### Problem to solve
Please reproduce the data exactly, excluding any pictures it contains.

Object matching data
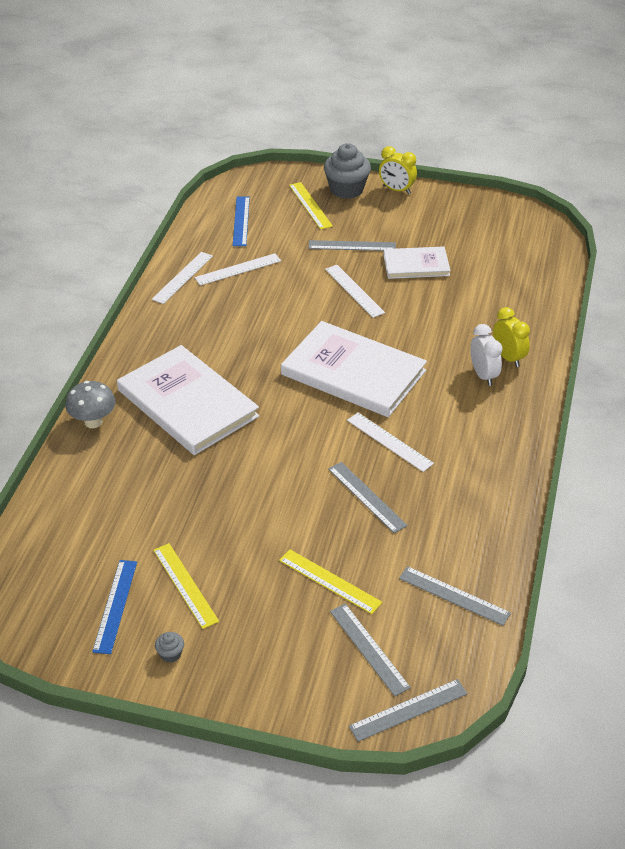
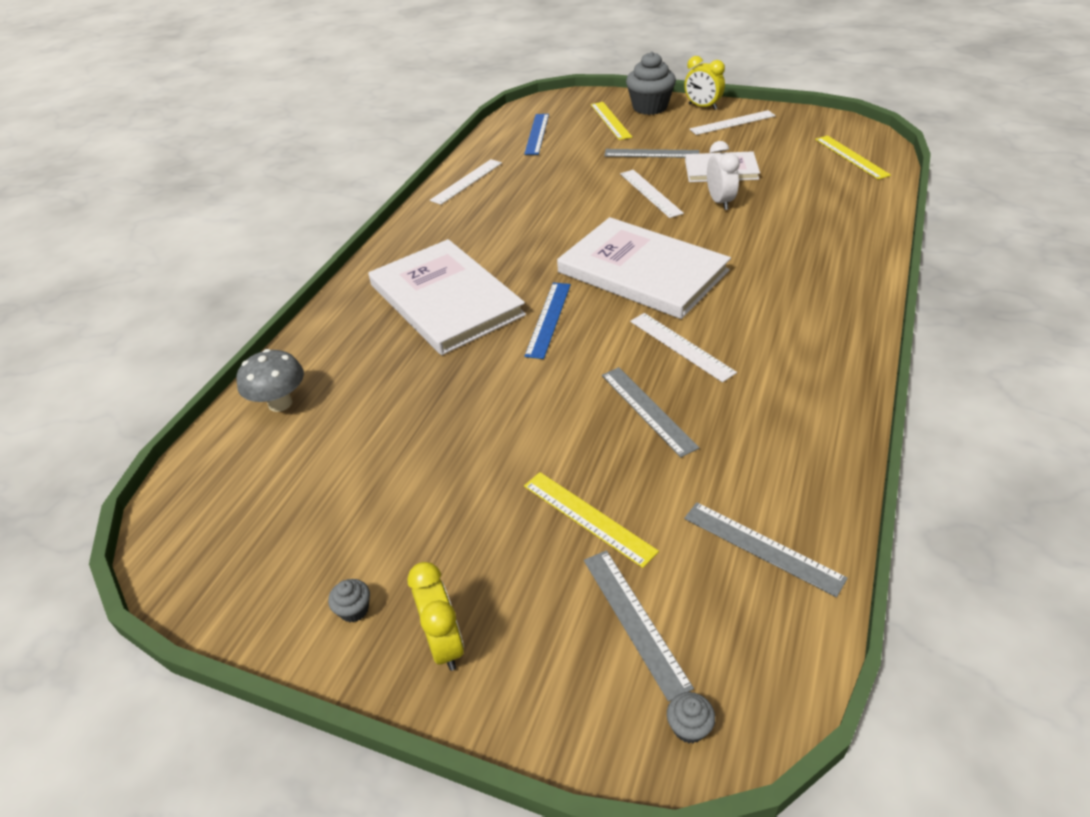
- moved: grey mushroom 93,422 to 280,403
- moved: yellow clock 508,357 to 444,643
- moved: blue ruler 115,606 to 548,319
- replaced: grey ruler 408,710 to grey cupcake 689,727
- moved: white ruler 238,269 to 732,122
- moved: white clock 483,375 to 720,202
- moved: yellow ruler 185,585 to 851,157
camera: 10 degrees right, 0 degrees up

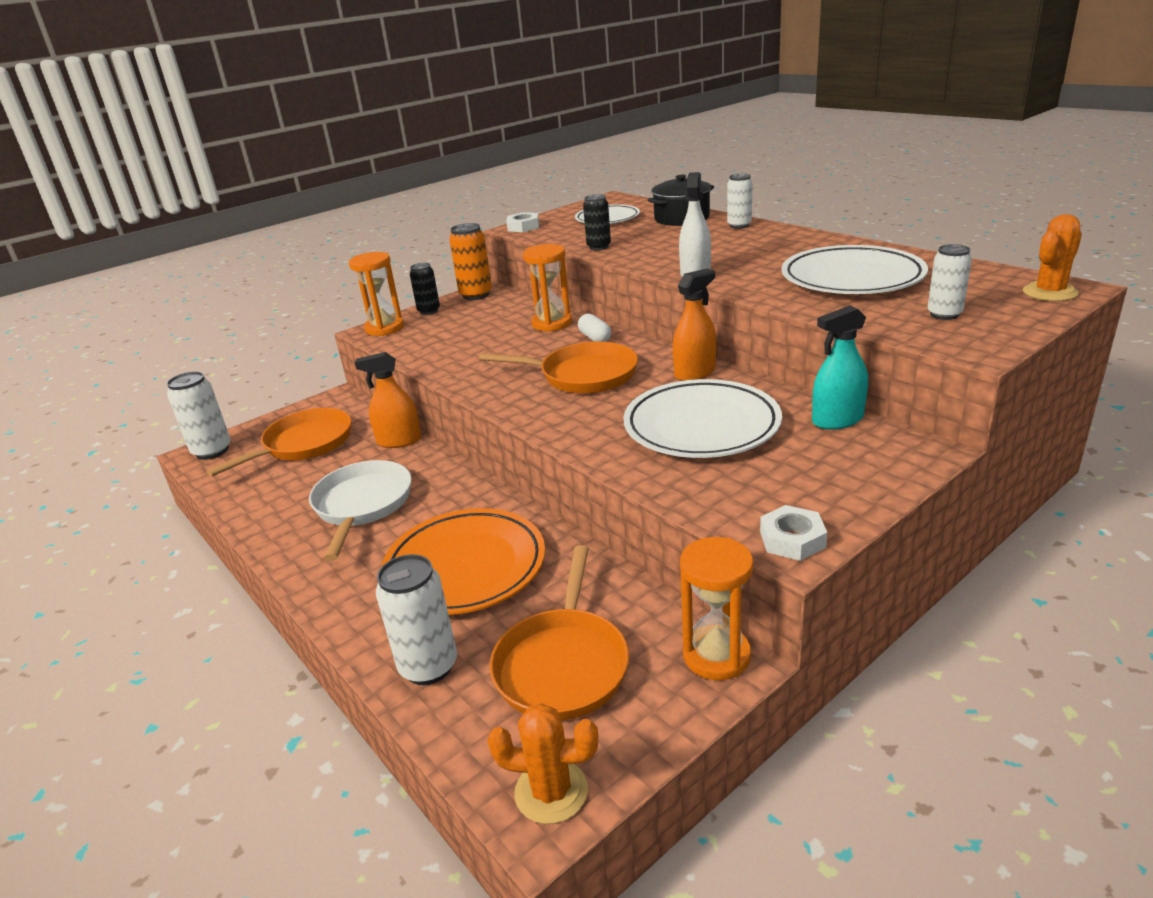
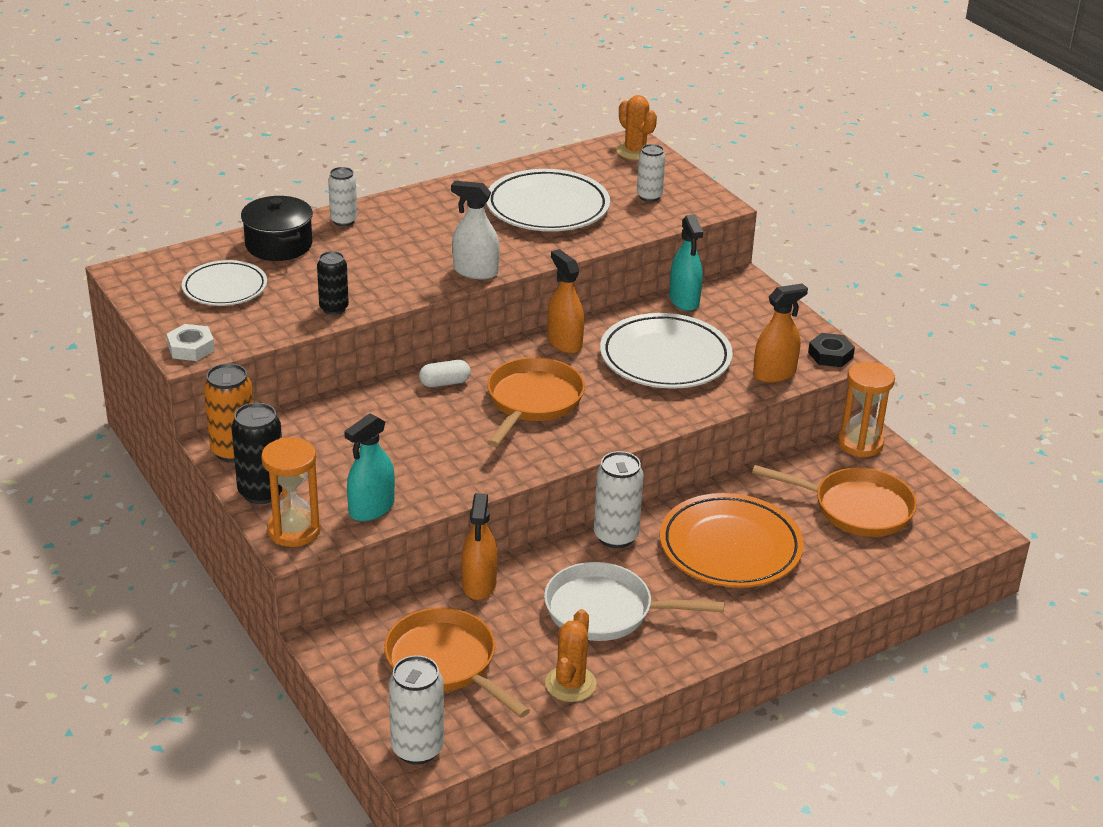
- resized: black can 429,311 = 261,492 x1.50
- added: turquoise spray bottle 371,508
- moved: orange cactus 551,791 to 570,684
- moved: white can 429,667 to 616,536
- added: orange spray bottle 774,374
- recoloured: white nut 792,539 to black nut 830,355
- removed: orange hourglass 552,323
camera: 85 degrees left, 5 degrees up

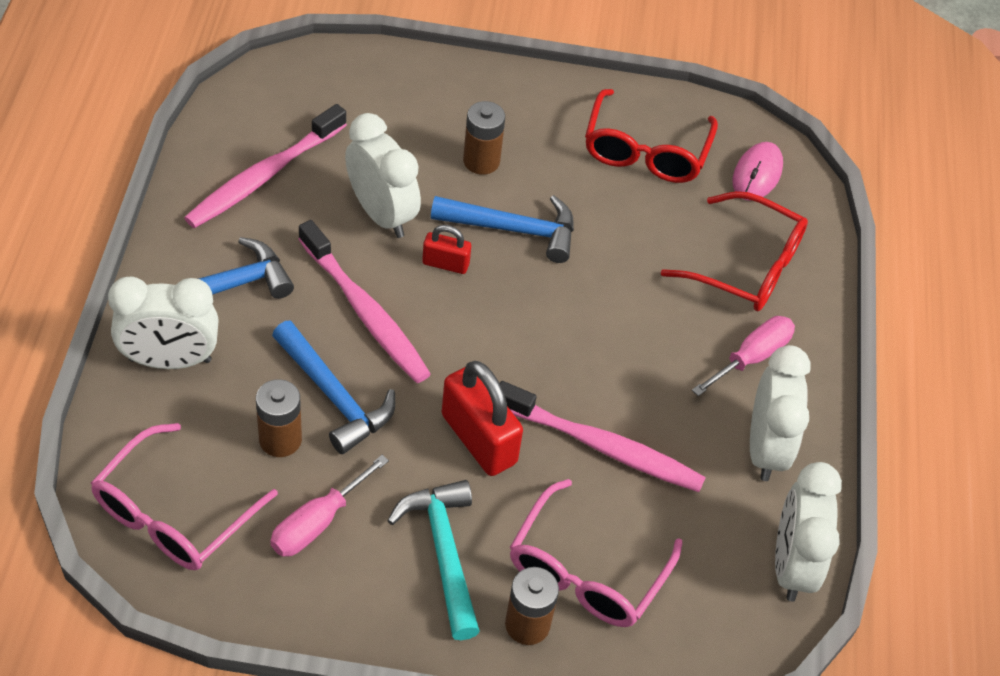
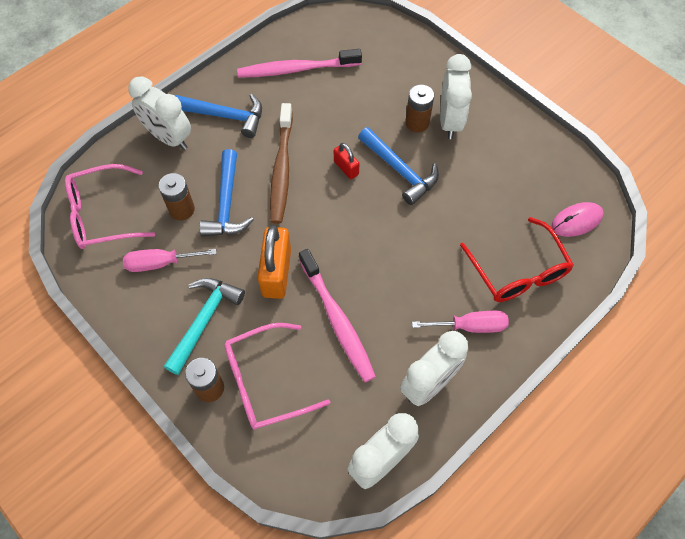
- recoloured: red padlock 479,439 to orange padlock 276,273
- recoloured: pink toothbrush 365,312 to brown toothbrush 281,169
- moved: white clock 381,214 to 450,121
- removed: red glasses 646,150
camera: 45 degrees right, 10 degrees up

### Reply to the task
- moved: grey mushroom 93,422 to 280,403
- moved: yellow clock 508,357 to 444,643
- moved: blue ruler 115,606 to 548,319
- replaced: grey ruler 408,710 to grey cupcake 689,727
- moved: white ruler 238,269 to 732,122
- moved: white clock 483,375 to 720,202
- moved: yellow ruler 185,585 to 851,157
camera: 10 degrees right, 0 degrees up

- resized: black can 429,311 = 261,492 x1.50
- added: turquoise spray bottle 371,508
- moved: orange cactus 551,791 to 570,684
- moved: white can 429,667 to 616,536
- added: orange spray bottle 774,374
- recoloured: white nut 792,539 to black nut 830,355
- removed: orange hourglass 552,323
camera: 85 degrees left, 5 degrees up

- recoloured: red padlock 479,439 to orange padlock 276,273
- recoloured: pink toothbrush 365,312 to brown toothbrush 281,169
- moved: white clock 381,214 to 450,121
- removed: red glasses 646,150
camera: 45 degrees right, 10 degrees up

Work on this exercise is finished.